Task to complete: In the records that follow, locate every line with "MISO" and extract it.

Detected change data:

--- START ---

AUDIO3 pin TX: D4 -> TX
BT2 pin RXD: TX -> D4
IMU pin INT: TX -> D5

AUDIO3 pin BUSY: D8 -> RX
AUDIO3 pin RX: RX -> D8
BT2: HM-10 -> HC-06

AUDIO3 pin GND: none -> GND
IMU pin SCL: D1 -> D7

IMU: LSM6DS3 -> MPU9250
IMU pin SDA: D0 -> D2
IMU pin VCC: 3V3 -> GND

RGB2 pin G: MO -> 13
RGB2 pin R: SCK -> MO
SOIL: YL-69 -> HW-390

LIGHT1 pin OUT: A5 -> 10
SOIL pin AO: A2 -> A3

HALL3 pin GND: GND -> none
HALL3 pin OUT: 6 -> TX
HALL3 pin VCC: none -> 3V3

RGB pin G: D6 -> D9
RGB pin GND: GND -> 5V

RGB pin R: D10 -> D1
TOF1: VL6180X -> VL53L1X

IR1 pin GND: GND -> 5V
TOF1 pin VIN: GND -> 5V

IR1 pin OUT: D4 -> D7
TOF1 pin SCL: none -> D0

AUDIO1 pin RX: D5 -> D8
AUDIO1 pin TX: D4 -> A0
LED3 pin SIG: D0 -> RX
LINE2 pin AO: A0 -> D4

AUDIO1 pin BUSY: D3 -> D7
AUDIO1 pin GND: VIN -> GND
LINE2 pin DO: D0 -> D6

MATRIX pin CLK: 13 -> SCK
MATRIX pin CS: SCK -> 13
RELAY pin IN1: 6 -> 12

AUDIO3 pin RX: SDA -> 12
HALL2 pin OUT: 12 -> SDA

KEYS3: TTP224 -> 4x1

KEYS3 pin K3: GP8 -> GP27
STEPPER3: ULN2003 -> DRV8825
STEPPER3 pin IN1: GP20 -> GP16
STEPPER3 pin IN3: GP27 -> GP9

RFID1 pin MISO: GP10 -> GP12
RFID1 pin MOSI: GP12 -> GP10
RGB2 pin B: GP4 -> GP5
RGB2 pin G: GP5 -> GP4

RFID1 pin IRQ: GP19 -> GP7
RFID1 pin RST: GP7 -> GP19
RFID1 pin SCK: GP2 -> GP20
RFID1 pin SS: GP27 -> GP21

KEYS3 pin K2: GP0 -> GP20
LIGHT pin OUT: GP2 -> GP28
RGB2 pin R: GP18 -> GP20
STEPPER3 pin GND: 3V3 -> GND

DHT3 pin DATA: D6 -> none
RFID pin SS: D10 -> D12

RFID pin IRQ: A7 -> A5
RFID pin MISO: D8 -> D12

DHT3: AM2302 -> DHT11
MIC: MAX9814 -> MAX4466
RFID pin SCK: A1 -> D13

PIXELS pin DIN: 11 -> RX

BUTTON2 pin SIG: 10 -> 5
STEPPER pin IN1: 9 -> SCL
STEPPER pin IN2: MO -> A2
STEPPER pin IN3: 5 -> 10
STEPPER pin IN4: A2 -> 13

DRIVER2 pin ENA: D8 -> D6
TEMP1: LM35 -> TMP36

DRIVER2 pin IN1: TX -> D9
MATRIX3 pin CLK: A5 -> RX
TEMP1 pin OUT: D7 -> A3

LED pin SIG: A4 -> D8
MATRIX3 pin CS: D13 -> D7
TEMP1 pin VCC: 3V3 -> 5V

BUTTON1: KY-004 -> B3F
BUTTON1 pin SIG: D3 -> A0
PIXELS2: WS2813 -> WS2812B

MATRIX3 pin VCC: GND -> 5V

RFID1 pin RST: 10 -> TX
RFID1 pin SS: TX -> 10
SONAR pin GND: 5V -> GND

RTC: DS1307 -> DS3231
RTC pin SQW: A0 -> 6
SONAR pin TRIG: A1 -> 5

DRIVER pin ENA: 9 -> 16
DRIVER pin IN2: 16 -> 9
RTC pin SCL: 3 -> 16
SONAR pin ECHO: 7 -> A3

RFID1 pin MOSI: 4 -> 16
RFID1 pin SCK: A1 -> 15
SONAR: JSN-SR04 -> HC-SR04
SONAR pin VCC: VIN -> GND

--- END ---

Task response:
RFID1 pin MISO: GP10 -> GP12
RFID pin MISO: D8 -> D12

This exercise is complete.